Data for the task
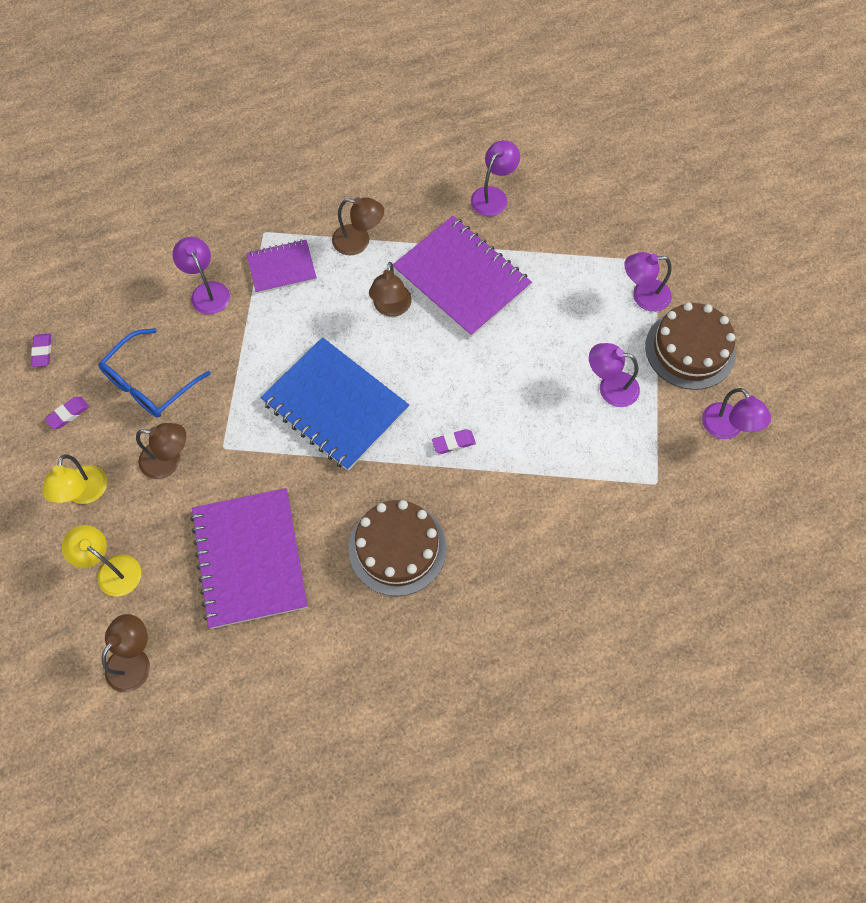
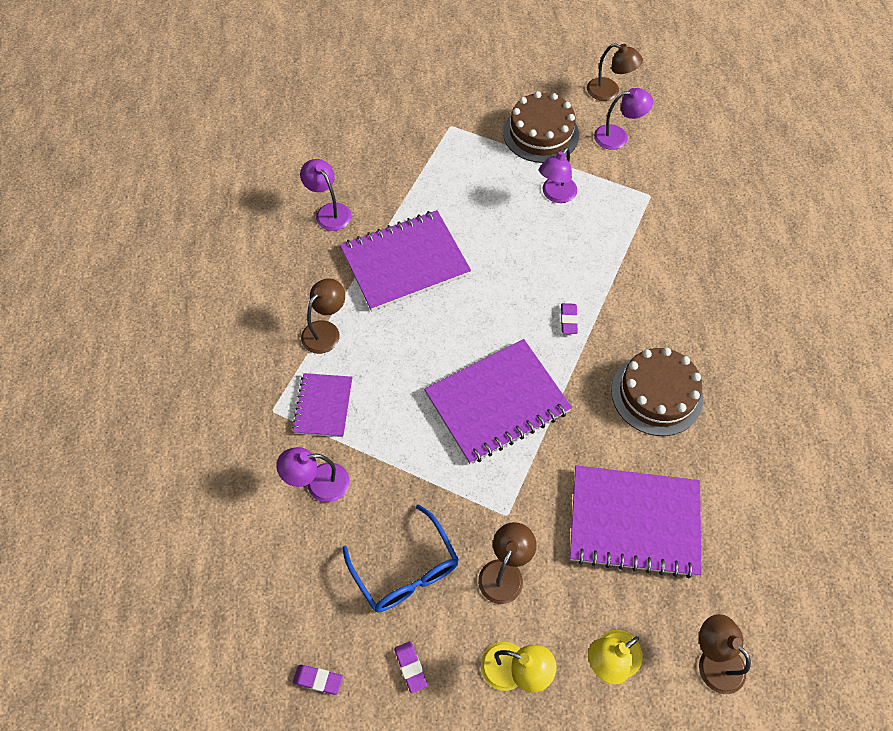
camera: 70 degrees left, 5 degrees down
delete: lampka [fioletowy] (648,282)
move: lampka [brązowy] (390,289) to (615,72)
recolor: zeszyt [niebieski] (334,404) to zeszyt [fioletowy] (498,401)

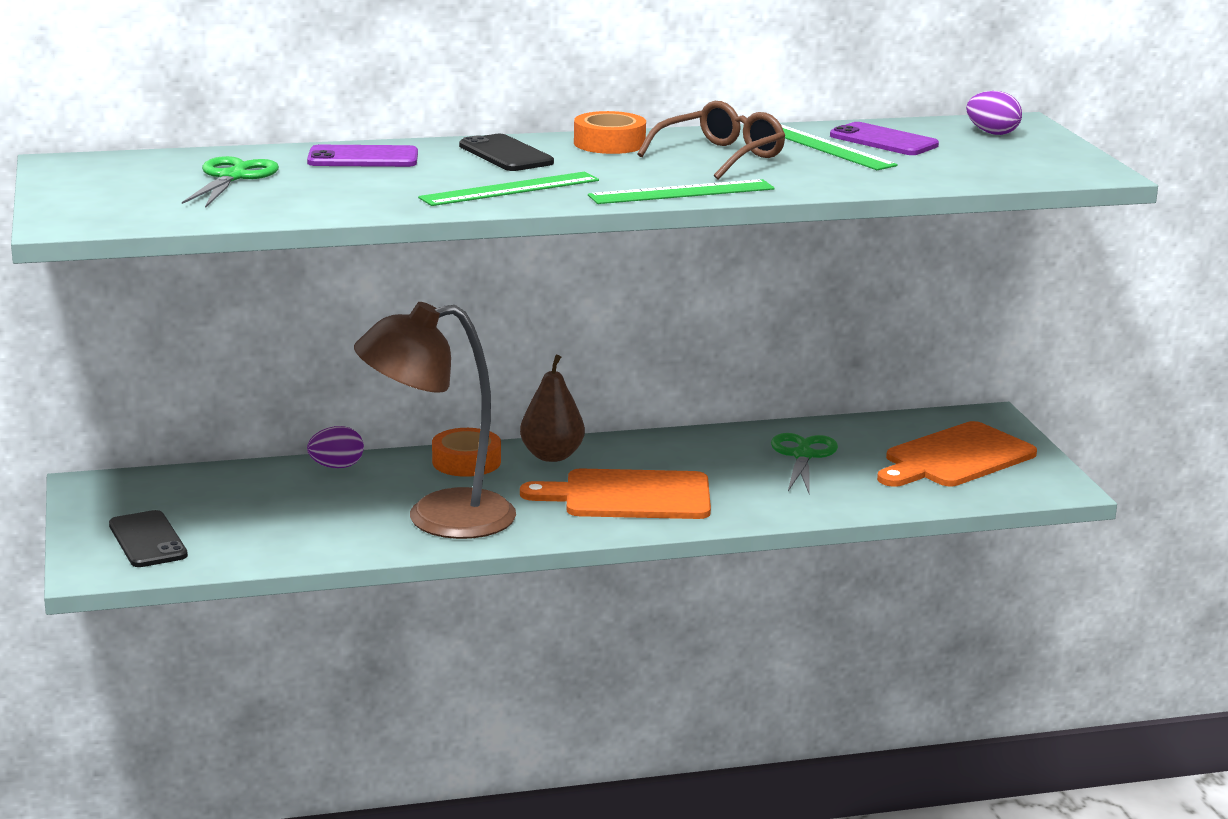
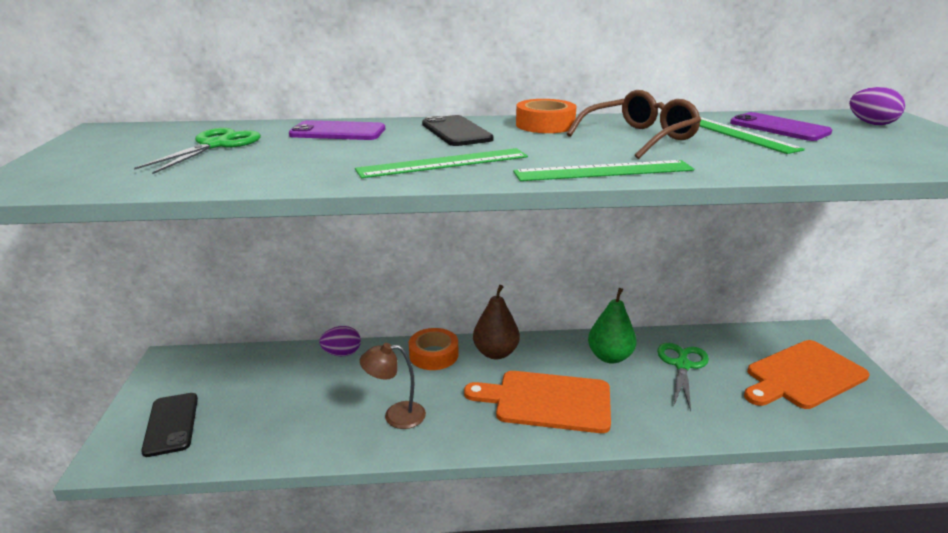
camera: 10 degrees right, 5 degrees up
insert: gruszka [zielony] (612,326)
resize: lampka [brązowy] (435,420) = (393,386) x0.49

Work instructions
Extract every line of the data exactly; pictures stay out.

Result below
camera: 70 degrees left, 5 degrees down
delete: lampka [fioletowy] (648,282)
move: lampka [brązowy] (390,289) to (615,72)
recolor: zeszyt [niebieski] (334,404) to zeszyt [fioletowy] (498,401)

camera: 10 degrees right, 5 degrees up
insert: gruszka [zielony] (612,326)
resize: lampka [brązowy] (435,420) = (393,386) x0.49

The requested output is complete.